Your goal >> Set down exactly the lines below between the line holding "C103: 150pF (GND, N37) -> 680pF (GND, N37)" and the line holding "P3 pin 1: GND -> VIN", inclusive; no other line belongs in the answer.

Data entries:

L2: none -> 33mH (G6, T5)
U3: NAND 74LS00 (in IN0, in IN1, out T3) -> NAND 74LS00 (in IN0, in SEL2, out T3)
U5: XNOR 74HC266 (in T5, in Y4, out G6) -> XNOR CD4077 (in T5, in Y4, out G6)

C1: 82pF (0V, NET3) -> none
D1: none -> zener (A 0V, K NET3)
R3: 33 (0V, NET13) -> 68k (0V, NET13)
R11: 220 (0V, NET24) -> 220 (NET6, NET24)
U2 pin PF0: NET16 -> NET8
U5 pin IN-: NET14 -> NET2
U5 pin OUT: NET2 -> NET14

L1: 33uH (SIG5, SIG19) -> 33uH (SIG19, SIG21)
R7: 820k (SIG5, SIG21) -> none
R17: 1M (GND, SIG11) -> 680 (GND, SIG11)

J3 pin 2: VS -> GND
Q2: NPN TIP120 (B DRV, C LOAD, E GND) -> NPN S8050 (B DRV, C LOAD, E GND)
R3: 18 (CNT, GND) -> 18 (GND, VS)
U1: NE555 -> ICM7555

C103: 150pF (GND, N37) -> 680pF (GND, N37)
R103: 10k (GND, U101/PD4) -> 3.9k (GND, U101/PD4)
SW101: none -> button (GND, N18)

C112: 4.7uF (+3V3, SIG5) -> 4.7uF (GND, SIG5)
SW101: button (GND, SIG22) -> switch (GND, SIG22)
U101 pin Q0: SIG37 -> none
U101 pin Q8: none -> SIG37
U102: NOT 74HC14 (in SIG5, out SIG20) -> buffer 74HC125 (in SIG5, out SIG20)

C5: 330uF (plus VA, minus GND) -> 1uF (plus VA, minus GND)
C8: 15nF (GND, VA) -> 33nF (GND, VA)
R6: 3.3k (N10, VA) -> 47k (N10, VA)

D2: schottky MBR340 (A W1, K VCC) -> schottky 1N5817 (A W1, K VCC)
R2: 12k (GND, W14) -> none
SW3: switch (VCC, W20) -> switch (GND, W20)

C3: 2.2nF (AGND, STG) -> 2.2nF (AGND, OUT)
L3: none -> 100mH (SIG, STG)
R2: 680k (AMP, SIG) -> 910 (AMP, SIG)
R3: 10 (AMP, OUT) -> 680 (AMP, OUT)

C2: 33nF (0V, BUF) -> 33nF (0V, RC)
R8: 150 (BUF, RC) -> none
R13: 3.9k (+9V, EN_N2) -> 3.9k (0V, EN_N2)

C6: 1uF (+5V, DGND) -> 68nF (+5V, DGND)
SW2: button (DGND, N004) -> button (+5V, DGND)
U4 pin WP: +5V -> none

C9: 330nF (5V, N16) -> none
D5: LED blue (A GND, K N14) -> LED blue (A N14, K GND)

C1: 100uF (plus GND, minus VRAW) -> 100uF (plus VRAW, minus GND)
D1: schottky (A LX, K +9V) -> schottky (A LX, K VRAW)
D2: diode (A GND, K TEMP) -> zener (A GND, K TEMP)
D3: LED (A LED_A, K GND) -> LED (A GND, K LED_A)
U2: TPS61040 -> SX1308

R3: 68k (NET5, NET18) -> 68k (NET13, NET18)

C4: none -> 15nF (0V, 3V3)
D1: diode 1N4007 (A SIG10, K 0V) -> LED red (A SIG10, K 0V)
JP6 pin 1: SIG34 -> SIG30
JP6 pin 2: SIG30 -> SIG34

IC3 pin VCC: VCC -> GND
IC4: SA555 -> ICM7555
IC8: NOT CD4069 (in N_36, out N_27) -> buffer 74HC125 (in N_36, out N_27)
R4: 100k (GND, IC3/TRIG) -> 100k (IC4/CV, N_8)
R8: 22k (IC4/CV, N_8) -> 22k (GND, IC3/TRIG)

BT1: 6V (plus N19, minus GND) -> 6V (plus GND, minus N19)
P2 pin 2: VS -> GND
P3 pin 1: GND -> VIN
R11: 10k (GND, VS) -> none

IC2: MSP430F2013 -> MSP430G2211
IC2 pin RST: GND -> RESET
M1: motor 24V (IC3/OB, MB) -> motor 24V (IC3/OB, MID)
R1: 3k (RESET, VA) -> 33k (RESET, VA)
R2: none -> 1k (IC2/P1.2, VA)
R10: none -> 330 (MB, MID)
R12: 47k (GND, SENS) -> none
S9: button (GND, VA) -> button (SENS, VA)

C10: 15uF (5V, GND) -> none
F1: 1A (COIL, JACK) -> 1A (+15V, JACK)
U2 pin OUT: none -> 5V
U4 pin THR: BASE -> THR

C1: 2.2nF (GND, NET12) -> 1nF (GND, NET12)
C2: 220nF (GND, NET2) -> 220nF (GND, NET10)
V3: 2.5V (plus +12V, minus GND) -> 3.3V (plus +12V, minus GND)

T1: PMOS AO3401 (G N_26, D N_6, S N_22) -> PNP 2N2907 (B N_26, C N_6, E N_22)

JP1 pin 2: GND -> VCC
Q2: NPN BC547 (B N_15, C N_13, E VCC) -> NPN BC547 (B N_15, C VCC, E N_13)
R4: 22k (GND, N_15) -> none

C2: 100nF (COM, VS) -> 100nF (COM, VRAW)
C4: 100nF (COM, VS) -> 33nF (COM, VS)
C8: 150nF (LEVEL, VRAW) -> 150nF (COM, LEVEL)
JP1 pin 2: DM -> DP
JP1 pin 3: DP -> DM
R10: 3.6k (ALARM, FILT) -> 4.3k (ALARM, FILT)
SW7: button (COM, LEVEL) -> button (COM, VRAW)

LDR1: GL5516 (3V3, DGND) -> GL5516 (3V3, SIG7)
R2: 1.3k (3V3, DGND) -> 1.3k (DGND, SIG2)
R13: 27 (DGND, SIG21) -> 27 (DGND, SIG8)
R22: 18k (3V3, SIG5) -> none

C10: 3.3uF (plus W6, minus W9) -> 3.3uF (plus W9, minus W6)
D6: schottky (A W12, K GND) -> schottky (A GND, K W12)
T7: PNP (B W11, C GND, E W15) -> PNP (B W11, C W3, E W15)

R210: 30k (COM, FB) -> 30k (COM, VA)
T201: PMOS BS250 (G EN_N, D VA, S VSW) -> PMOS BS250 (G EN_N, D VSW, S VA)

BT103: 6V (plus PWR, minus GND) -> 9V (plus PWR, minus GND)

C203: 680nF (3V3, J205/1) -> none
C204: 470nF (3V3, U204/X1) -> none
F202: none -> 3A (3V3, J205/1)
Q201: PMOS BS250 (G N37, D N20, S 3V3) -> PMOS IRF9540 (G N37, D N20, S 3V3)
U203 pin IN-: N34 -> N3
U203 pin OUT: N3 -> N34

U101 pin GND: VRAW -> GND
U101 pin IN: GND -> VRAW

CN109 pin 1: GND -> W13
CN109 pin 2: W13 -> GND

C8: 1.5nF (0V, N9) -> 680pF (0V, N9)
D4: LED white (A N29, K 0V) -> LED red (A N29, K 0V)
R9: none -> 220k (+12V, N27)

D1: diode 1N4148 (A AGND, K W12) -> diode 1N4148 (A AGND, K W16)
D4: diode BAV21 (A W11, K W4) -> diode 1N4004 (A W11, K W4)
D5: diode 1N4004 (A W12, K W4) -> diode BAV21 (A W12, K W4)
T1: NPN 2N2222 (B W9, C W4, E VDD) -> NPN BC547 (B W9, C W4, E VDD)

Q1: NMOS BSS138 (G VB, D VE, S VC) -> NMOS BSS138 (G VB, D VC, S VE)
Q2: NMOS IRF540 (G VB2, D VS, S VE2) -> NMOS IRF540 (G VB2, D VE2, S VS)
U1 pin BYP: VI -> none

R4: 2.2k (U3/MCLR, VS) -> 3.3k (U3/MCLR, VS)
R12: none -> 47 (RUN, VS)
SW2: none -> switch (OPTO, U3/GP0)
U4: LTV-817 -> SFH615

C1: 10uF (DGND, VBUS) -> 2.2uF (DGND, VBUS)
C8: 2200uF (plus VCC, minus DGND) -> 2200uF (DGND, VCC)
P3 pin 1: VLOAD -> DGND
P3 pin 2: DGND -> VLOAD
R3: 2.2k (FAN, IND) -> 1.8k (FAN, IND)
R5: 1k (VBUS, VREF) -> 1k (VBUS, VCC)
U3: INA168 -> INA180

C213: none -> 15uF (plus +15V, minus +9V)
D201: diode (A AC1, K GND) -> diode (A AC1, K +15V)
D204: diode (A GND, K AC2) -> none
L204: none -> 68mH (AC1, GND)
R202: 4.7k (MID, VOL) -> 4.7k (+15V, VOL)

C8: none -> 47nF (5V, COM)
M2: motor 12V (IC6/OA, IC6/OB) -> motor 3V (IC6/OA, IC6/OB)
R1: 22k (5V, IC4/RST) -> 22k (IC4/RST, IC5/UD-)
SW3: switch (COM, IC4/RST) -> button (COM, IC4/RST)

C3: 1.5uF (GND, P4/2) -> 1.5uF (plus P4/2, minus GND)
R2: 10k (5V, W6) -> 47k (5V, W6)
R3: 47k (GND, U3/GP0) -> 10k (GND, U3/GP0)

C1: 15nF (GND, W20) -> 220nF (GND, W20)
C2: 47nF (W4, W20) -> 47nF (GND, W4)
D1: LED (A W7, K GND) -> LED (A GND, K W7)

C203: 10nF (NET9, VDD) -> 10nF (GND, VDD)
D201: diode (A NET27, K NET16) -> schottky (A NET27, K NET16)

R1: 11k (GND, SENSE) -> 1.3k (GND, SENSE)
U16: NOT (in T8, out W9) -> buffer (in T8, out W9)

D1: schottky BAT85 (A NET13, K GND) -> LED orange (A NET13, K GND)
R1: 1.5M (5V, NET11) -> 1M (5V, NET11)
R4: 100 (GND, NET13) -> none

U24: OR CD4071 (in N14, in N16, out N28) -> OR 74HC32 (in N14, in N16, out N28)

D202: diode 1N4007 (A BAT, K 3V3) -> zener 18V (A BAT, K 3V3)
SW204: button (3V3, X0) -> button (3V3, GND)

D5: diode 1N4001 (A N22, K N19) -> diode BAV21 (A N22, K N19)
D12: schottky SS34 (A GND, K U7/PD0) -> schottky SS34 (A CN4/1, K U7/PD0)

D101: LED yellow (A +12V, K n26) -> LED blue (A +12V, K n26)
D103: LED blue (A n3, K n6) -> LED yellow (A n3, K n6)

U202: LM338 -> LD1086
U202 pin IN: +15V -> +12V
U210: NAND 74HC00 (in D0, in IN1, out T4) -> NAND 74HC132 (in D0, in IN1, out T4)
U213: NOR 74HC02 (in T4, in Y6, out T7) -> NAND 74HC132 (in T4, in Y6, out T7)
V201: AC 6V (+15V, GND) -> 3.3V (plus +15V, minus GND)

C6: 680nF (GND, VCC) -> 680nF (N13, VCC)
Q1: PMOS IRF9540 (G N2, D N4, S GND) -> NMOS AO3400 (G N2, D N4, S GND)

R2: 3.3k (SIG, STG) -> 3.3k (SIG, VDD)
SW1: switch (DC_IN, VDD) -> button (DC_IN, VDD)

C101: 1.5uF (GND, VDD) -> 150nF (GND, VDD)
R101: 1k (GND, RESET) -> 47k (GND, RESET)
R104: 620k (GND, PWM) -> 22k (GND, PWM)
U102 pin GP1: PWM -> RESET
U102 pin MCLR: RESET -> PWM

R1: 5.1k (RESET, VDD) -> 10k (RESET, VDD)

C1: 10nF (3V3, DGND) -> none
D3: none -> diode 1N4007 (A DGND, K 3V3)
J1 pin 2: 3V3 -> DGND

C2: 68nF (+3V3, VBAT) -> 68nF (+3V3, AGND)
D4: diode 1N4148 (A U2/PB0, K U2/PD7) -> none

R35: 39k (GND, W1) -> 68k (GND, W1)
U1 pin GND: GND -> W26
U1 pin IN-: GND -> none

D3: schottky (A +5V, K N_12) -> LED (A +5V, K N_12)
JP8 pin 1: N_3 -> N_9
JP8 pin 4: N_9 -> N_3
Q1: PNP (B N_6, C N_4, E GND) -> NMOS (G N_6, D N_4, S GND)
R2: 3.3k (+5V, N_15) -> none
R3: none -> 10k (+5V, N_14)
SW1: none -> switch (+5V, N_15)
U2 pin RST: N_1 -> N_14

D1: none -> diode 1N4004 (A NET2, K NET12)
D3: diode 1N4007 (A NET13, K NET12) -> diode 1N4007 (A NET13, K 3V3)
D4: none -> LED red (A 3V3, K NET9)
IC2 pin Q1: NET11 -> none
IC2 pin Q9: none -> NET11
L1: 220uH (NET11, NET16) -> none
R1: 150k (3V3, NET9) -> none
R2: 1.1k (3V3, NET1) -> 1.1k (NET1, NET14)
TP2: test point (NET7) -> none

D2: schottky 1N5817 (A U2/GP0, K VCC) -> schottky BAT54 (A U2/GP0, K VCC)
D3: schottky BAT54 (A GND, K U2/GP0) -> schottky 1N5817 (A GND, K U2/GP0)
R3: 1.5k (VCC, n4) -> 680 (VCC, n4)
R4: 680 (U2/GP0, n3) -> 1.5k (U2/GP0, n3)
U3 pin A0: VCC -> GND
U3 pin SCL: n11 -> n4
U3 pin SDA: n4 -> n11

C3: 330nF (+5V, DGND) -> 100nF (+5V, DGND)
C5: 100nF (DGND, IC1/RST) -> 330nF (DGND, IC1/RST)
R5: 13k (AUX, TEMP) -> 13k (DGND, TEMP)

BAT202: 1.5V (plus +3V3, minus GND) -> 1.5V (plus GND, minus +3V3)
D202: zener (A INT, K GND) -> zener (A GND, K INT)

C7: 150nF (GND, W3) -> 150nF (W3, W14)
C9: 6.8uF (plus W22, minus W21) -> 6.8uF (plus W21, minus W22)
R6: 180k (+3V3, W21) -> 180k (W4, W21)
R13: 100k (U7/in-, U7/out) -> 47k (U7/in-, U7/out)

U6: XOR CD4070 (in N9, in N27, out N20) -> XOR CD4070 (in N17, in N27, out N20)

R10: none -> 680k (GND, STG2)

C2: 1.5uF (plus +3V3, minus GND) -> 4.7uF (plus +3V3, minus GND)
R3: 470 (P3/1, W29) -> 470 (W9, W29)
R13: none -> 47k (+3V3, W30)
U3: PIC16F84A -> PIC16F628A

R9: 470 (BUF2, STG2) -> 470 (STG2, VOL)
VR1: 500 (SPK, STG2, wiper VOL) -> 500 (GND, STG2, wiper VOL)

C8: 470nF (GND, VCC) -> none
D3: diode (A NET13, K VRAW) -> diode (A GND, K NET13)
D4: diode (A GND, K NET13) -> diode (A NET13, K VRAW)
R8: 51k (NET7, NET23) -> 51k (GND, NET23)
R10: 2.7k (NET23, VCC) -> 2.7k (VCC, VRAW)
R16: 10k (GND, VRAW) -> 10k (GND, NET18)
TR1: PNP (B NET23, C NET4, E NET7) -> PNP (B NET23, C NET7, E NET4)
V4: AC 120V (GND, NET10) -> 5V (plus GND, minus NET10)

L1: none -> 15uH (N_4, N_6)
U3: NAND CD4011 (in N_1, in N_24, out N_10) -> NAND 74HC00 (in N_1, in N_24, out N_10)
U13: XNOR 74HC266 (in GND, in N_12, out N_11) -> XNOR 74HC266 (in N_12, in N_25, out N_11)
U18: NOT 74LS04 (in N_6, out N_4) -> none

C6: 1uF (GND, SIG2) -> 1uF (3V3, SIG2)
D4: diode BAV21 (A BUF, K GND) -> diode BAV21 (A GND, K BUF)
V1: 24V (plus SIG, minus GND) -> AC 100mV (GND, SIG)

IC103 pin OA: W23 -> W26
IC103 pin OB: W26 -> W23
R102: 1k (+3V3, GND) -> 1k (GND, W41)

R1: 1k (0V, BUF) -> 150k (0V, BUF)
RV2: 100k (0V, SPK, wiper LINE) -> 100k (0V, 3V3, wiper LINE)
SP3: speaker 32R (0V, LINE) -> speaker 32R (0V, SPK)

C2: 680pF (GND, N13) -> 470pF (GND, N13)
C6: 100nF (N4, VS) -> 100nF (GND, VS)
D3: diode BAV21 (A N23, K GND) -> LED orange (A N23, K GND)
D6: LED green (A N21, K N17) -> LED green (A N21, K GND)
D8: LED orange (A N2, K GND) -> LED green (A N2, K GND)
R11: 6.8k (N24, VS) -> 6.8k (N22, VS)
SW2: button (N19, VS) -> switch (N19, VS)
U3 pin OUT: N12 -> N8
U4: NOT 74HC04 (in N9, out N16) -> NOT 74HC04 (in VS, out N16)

The completed task >>
C103: 150pF (GND, N37) -> 680pF (GND, N37)
R103: 10k (GND, U101/PD4) -> 3.9k (GND, U101/PD4)
SW101: none -> button (GND, N18)

C112: 4.7uF (+3V3, SIG5) -> 4.7uF (GND, SIG5)
SW101: button (GND, SIG22) -> switch (GND, SIG22)
U101 pin Q0: SIG37 -> none
U101 pin Q8: none -> SIG37
U102: NOT 74HC14 (in SIG5, out SIG20) -> buffer 74HC125 (in SIG5, out SIG20)

C5: 330uF (plus VA, minus GND) -> 1uF (plus VA, minus GND)
C8: 15nF (GND, VA) -> 33nF (GND, VA)
R6: 3.3k (N10, VA) -> 47k (N10, VA)

D2: schottky MBR340 (A W1, K VCC) -> schottky 1N5817 (A W1, K VCC)
R2: 12k (GND, W14) -> none
SW3: switch (VCC, W20) -> switch (GND, W20)

C3: 2.2nF (AGND, STG) -> 2.2nF (AGND, OUT)
L3: none -> 100mH (SIG, STG)
R2: 680k (AMP, SIG) -> 910 (AMP, SIG)
R3: 10 (AMP, OUT) -> 680 (AMP, OUT)

C2: 33nF (0V, BUF) -> 33nF (0V, RC)
R8: 150 (BUF, RC) -> none
R13: 3.9k (+9V, EN_N2) -> 3.9k (0V, EN_N2)

C6: 1uF (+5V, DGND) -> 68nF (+5V, DGND)
SW2: button (DGND, N004) -> button (+5V, DGND)
U4 pin WP: +5V -> none

C9: 330nF (5V, N16) -> none
D5: LED blue (A GND, K N14) -> LED blue (A N14, K GND)

C1: 100uF (plus GND, minus VRAW) -> 100uF (plus VRAW, minus GND)
D1: schottky (A LX, K +9V) -> schottky (A LX, K VRAW)
D2: diode (A GND, K TEMP) -> zener (A GND, K TEMP)
D3: LED (A LED_A, K GND) -> LED (A GND, K LED_A)
U2: TPS61040 -> SX1308

R3: 68k (NET5, NET18) -> 68k (NET13, NET18)

C4: none -> 15nF (0V, 3V3)
D1: diode 1N4007 (A SIG10, K 0V) -> LED red (A SIG10, K 0V)
JP6 pin 1: SIG34 -> SIG30
JP6 pin 2: SIG30 -> SIG34

IC3 pin VCC: VCC -> GND
IC4: SA555 -> ICM7555
IC8: NOT CD4069 (in N_36, out N_27) -> buffer 74HC125 (in N_36, out N_27)
R4: 100k (GND, IC3/TRIG) -> 100k (IC4/CV, N_8)
R8: 22k (IC4/CV, N_8) -> 22k (GND, IC3/TRIG)

BT1: 6V (plus N19, minus GND) -> 6V (plus GND, minus N19)
P2 pin 2: VS -> GND
P3 pin 1: GND -> VIN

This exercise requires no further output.